-- Task requirements --
Could you edit the stretch of material from the line with "Affricate [76, 172]" through the line with "Determine the (X, Y)", replacing "Bronze" with "Copper" and changing nothing else, and leave the pictures out of your answer?

-- Task material --
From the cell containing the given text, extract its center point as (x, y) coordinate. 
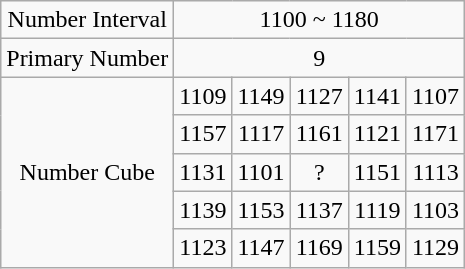
1147 (261, 248)
1121 (377, 134)
1109 (203, 96)
1123 (203, 248)
1139 (203, 210)
1161 (319, 134)
1113 (435, 172)
Number Cube (88, 172)
1100 ~ 1180 (320, 20)
1153 (261, 210)
1159 (377, 248)
1131 (203, 172)
1149 (261, 96)
1169 (319, 248)
Number Interval (88, 20)
1107 (435, 96)
? (319, 172)
1151 (377, 172)
1129 (435, 248)
9 (320, 58)
Primary Number (88, 58)
1127 (319, 96)
1141 (377, 96)
1103 (435, 210)
1137 (319, 210)
1157 (203, 134)
1171 (435, 134)
1117 (261, 134)
1119 (377, 210)
1101 (261, 172)
Scan for the cell matching the given text and deliver its (X, Y) coordinate at center. 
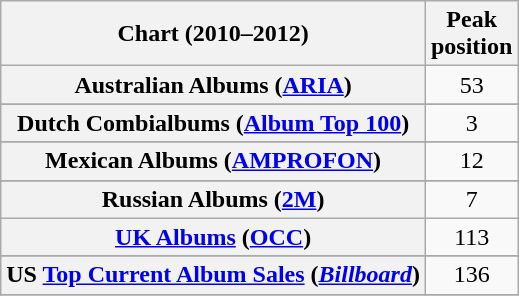
Russian Albums (2M) (214, 199)
12 (471, 161)
US Top Current Album Sales (Billboard) (214, 275)
3 (471, 123)
Australian Albums (ARIA) (214, 85)
7 (471, 199)
Peakposition (471, 34)
UK Albums (OCC) (214, 237)
113 (471, 237)
136 (471, 275)
Dutch Combialbums (Album Top 100) (214, 123)
Mexican Albums (AMPROFON) (214, 161)
Chart (2010–2012) (214, 34)
53 (471, 85)
Output the (x, y) coordinate of the center of the cell containing the given text.  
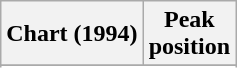
Chart (1994) (72, 34)
Peakposition (189, 34)
From the cell containing the given text, extract its center point as (x, y) coordinate. 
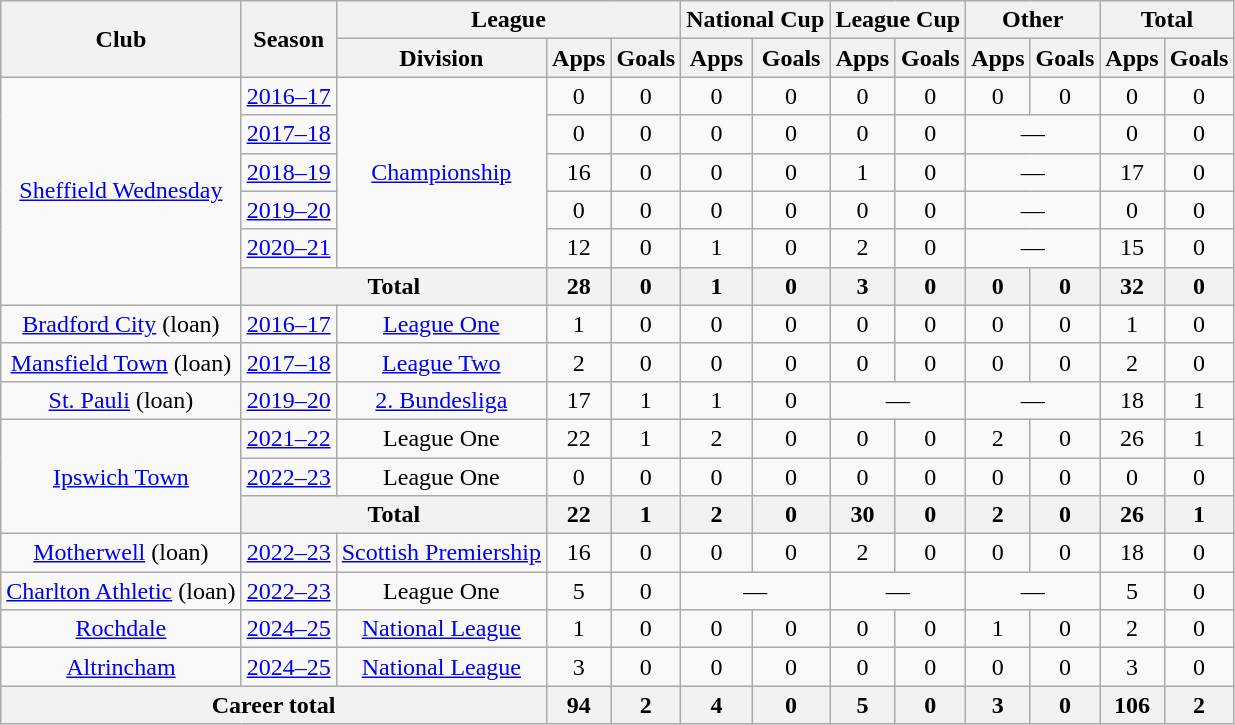
National Cup (756, 20)
League (508, 20)
2018–19 (288, 172)
Ipswich Town (121, 476)
106 (1132, 705)
Club (121, 39)
2021–22 (288, 438)
2020–21 (288, 248)
League Cup (898, 20)
Season (288, 39)
Scottish Premiership (441, 553)
Other (1033, 20)
Bradford City (loan) (121, 324)
Altrincham (121, 667)
Motherwell (loan) (121, 553)
St. Pauli (loan) (121, 400)
Rochdale (121, 629)
Charlton Athletic (loan) (121, 591)
15 (1132, 248)
Mansfield Town (loan) (121, 362)
Division (441, 58)
Career total (274, 705)
94 (579, 705)
2. Bundesliga (441, 400)
Championship (441, 172)
Sheffield Wednesday (121, 191)
League Two (441, 362)
30 (862, 515)
28 (579, 286)
12 (579, 248)
4 (717, 705)
32 (1132, 286)
Output the (X, Y) coordinate of the center of the cell containing the given text.  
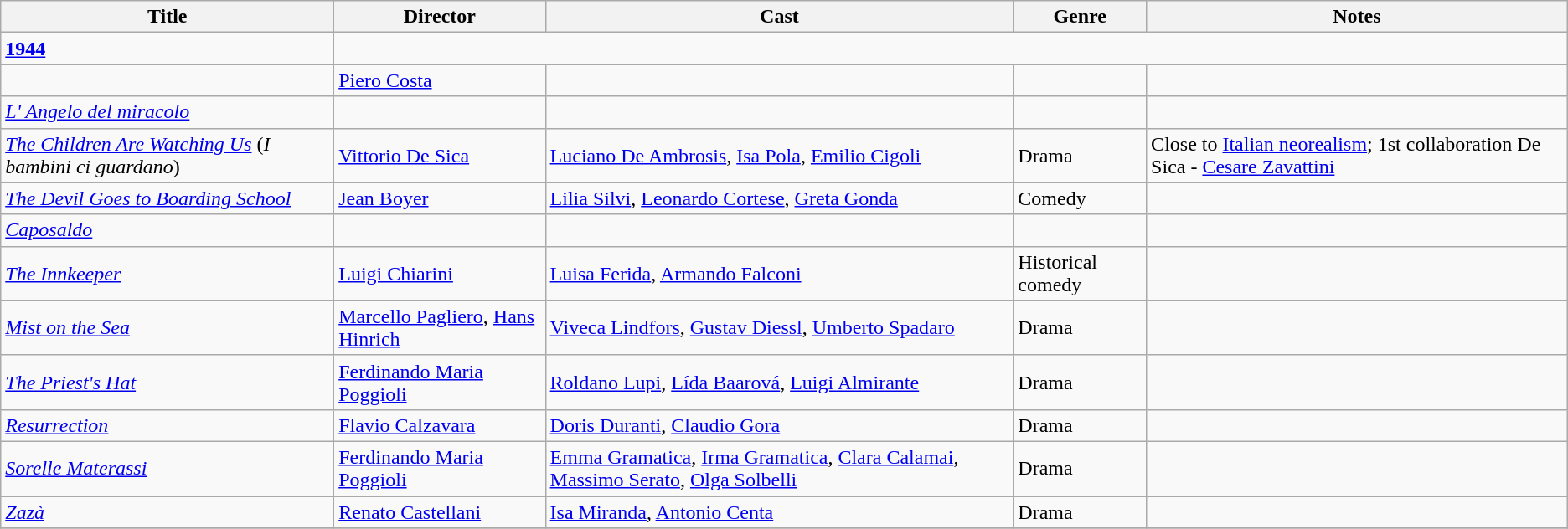
Genre (1081, 17)
Piero Costa (440, 80)
Cast (779, 17)
1944 (168, 49)
Roldano Lupi, Lída Baarová, Luigi Almirante (779, 382)
The Devil Goes to Boarding School (168, 199)
Sorelle Materassi (168, 469)
Notes (1357, 17)
Zazà (168, 512)
Jean Boyer (440, 199)
The Priest's Hat (168, 382)
Director (440, 17)
Luisa Ferida, Armando Falconi (779, 273)
Mist on the Sea (168, 328)
Flavio Calzavara (440, 426)
Viveca Lindfors, Gustav Diessl, Umberto Spadaro (779, 328)
Historical comedy (1081, 273)
The Children Are Watching Us (I bambini ci guardano) (168, 156)
Title (168, 17)
Comedy (1081, 199)
Lilia Silvi, Leonardo Cortese, Greta Gonda (779, 199)
Isa Miranda, Antonio Centa (779, 512)
Resurrection (168, 426)
L' Angelo del miracolo (168, 112)
Renato Castellani (440, 512)
The Innkeeper (168, 273)
Vittorio De Sica (440, 156)
Doris Duranti, Claudio Gora (779, 426)
Emma Gramatica, Irma Gramatica, Clara Calamai, Massimo Serato, Olga Solbelli (779, 469)
Caposaldo (168, 230)
Luigi Chiarini (440, 273)
Marcello Pagliero, Hans Hinrich (440, 328)
Close to Italian neorealism; 1st collaboration De Sica - Cesare Zavattini (1357, 156)
Luciano De Ambrosis, Isa Pola, Emilio Cigoli (779, 156)
Extract the [X, Y] coordinate from the center of the cell holding the provided text.  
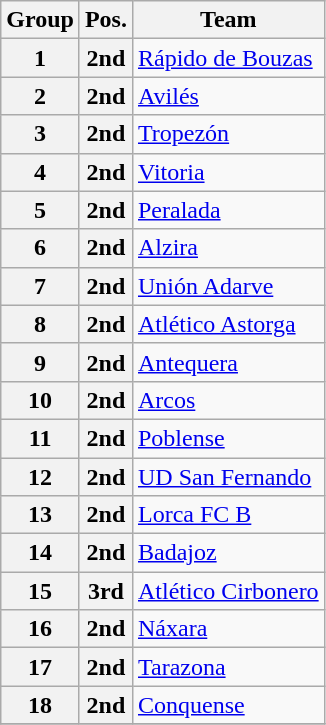
4 [40, 172]
Atlético Cirbonero [228, 591]
Alzira [228, 248]
Pos. [106, 20]
Badajoz [228, 553]
9 [40, 362]
17 [40, 667]
Náxara [228, 629]
Conquense [228, 705]
Poblense [228, 438]
3rd [106, 591]
Lorca FC B [228, 515]
Arcos [228, 400]
14 [40, 553]
10 [40, 400]
Vitoria [228, 172]
Antequera [228, 362]
Group [40, 20]
6 [40, 248]
Tarazona [228, 667]
Tropezón [228, 134]
Team [228, 20]
Avilés [228, 96]
15 [40, 591]
18 [40, 705]
2 [40, 96]
Unión Adarve [228, 286]
3 [40, 134]
UD San Fernando [228, 477]
11 [40, 438]
12 [40, 477]
8 [40, 324]
1 [40, 58]
Peralada [228, 210]
5 [40, 210]
7 [40, 286]
16 [40, 629]
Rápido de Bouzas [228, 58]
13 [40, 515]
Atlético Astorga [228, 324]
From the cell containing the given text, extract its center point as [x, y] coordinate. 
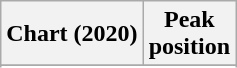
Chart (2020) [72, 34]
Peakposition [189, 34]
Extract the (x, y) coordinate from the center of the cell holding the provided text.  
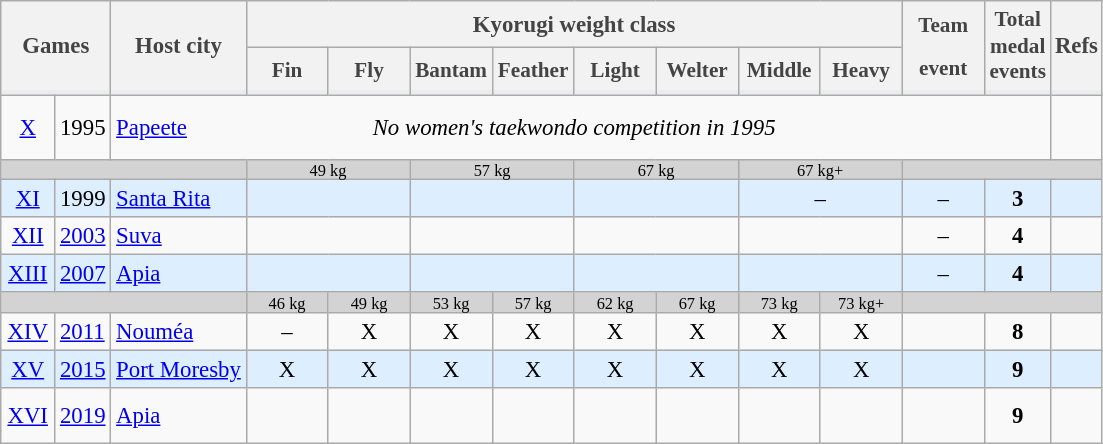
Totalmedalevents (1018, 46)
62 kg (615, 302)
event (943, 70)
Fin (287, 70)
2019 (83, 416)
Welter (697, 70)
Team (943, 24)
Light (615, 70)
XII (28, 236)
2015 (83, 369)
Port Moresby (178, 369)
XVI (28, 416)
Kyorugi weight class (574, 24)
8 (1018, 332)
Feather (533, 70)
73 kg (779, 302)
No women's taekwondo competition in 1995 (574, 128)
73 kg+ (861, 302)
XV (28, 369)
1999 (83, 199)
Bantam (451, 70)
XIV (28, 332)
Papeete (178, 128)
2003 (83, 236)
3 (1018, 199)
Host city (178, 46)
Fly (369, 70)
XIII (28, 274)
Santa Rita (178, 199)
46 kg (287, 302)
Middle (779, 70)
67 kg+ (820, 170)
2007 (83, 274)
Heavy (861, 70)
Games (56, 46)
Suva (178, 236)
2011 (83, 332)
Refs (1076, 46)
XI (28, 199)
53 kg (451, 302)
1995 (83, 128)
Nouméa (178, 332)
Provide the [x, y] coordinate of the cell's center where the given text is located.  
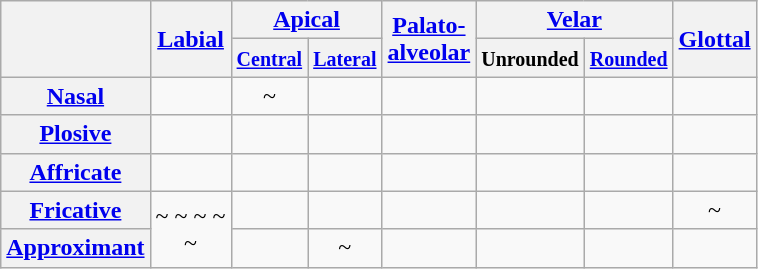
Affricate [76, 172]
Velar [574, 20]
Rounded [628, 58]
Approximant [76, 248]
Labial [190, 39]
Nasal [76, 96]
Lateral [345, 58]
Fricative [76, 210]
Glottal [714, 39]
~ ~ ~ ~ ~ [190, 229]
Unrounded [530, 58]
Apical [306, 20]
Central [270, 58]
Palato-alveolar [429, 39]
Plosive [76, 134]
Scan for the cell matching the given text and deliver its [x, y] coordinate at center. 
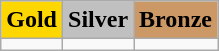
Silver [98, 20]
Bronze [176, 20]
Gold [32, 20]
Determine the (X, Y) coordinate at the center of the cell enclosing the given text.  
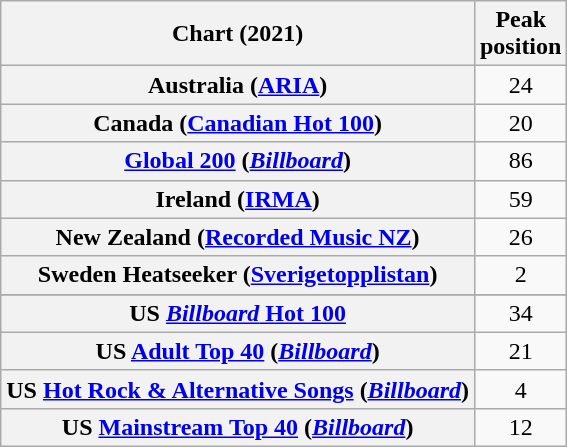
US Billboard Hot 100 (238, 313)
US Mainstream Top 40 (Billboard) (238, 427)
Chart (2021) (238, 34)
86 (520, 161)
Global 200 (Billboard) (238, 161)
US Hot Rock & Alternative Songs (Billboard) (238, 389)
59 (520, 199)
4 (520, 389)
Peakposition (520, 34)
26 (520, 237)
Canada (Canadian Hot 100) (238, 123)
Australia (ARIA) (238, 85)
Sweden Heatseeker (Sverigetopplistan) (238, 275)
21 (520, 351)
34 (520, 313)
Ireland (IRMA) (238, 199)
24 (520, 85)
US Adult Top 40 (Billboard) (238, 351)
New Zealand (Recorded Music NZ) (238, 237)
20 (520, 123)
2 (520, 275)
12 (520, 427)
Identify which cell holds the provided text, then report its [x, y] central coordinate. 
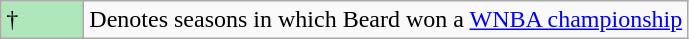
† [42, 20]
Denotes seasons in which Beard won a WNBA championship [386, 20]
Identify which cell holds the provided text, then report its (X, Y) central coordinate. 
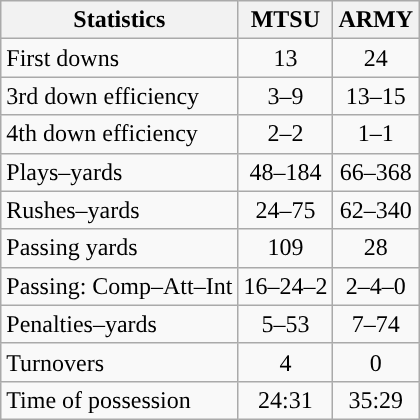
MTSU (286, 20)
0 (376, 362)
48–184 (286, 172)
24:31 (286, 400)
7–74 (376, 324)
Rushes–yards (120, 210)
Statistics (120, 20)
Passing yards (120, 248)
3–9 (286, 96)
24–75 (286, 210)
24 (376, 58)
Time of possession (120, 400)
62–340 (376, 210)
13–15 (376, 96)
2–2 (286, 134)
3rd down efficiency (120, 96)
4 (286, 362)
16–24–2 (286, 286)
Turnovers (120, 362)
109 (286, 248)
13 (286, 58)
66–368 (376, 172)
Plays–yards (120, 172)
28 (376, 248)
Penalties–yards (120, 324)
1–1 (376, 134)
2–4–0 (376, 286)
ARMY (376, 20)
35:29 (376, 400)
5–53 (286, 324)
4th down efficiency (120, 134)
First downs (120, 58)
Passing: Comp–Att–Int (120, 286)
For the text-containing cell, return its midpoint in [X, Y] coordinate format. 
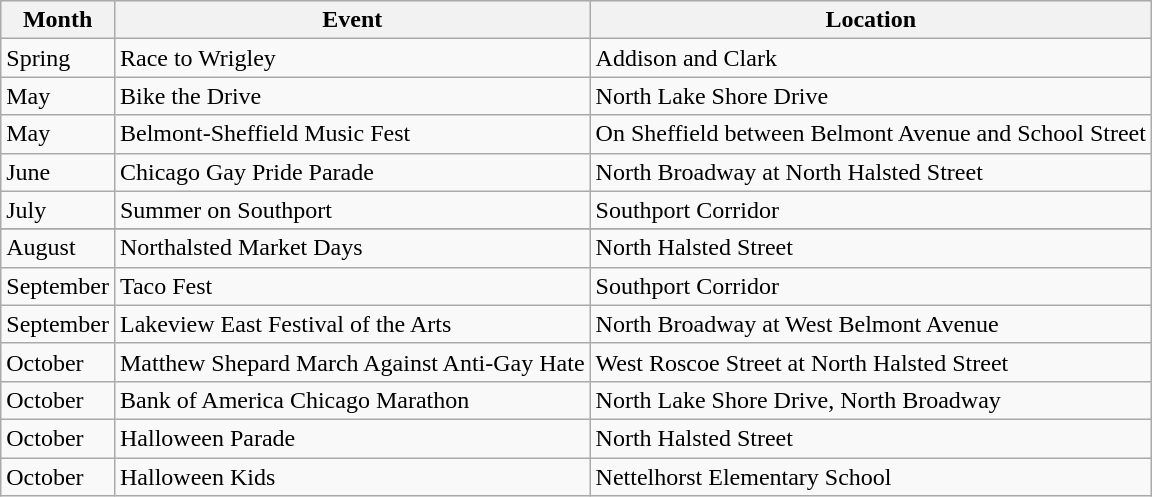
June [58, 172]
Northalsted Market Days [352, 248]
Bike the Drive [352, 96]
Spring [58, 58]
Race to Wrigley [352, 58]
North Lake Shore Drive, North Broadway [870, 400]
North Broadway at West Belmont Avenue [870, 324]
North Broadway at North Halsted Street [870, 172]
Bank of America Chicago Marathon [352, 400]
Nettelhorst Elementary School [870, 477]
Matthew Shepard March Against Anti-Gay Hate [352, 362]
Location [870, 20]
On Sheffield between Belmont Avenue and School Street [870, 134]
Addison and Clark [870, 58]
August [58, 248]
Halloween Kids [352, 477]
Lakeview East Festival of the Arts [352, 324]
Summer on Southport [352, 210]
Event [352, 20]
North Lake Shore Drive [870, 96]
Halloween Parade [352, 438]
West Roscoe Street at North Halsted Street [870, 362]
Taco Fest [352, 286]
July [58, 210]
Month [58, 20]
Belmont-Sheffield Music Fest [352, 134]
Chicago Gay Pride Parade [352, 172]
Locate the cell with the specified text and output its (x, y) center coordinate. 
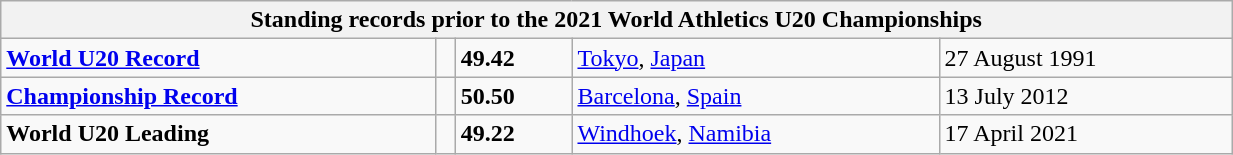
Standing records prior to the 2021 World Athletics U20 Championships (616, 20)
World U20 Leading (218, 134)
Championship Record (218, 96)
17 April 2021 (1086, 134)
49.42 (514, 58)
27 August 1991 (1086, 58)
49.22 (514, 134)
13 July 2012 (1086, 96)
50.50 (514, 96)
Windhoek, Namibia (756, 134)
World U20 Record (218, 58)
Barcelona, Spain (756, 96)
Tokyo, Japan (756, 58)
Return the [x, y] coordinate for the center point of the cell that contains the specified text.  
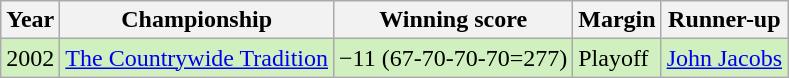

-- Answer to the exercise --
Affricate [76, 172]
Velar [574, 20]
Rounded [628, 58]
Approximant [76, 248]
Labial [190, 39]
Nasal [76, 96]
Lateral [345, 58]
Fricative [76, 210]
Glottal [714, 39]
~ ~ ~ ~ ~ [190, 229]
Unrounded [530, 58]
Apical [306, 20]
Central [270, 58]
Palato-alveolar [429, 39]
Plosive [76, 134]
Scan for the cell matching the given text and deliver its [x, y] coordinate at center. 
Silver [98, 20]
Copper [176, 20]
Gold [32, 20]
Determine the (X, Y) coordinate at the center of the cell enclosing the given text.  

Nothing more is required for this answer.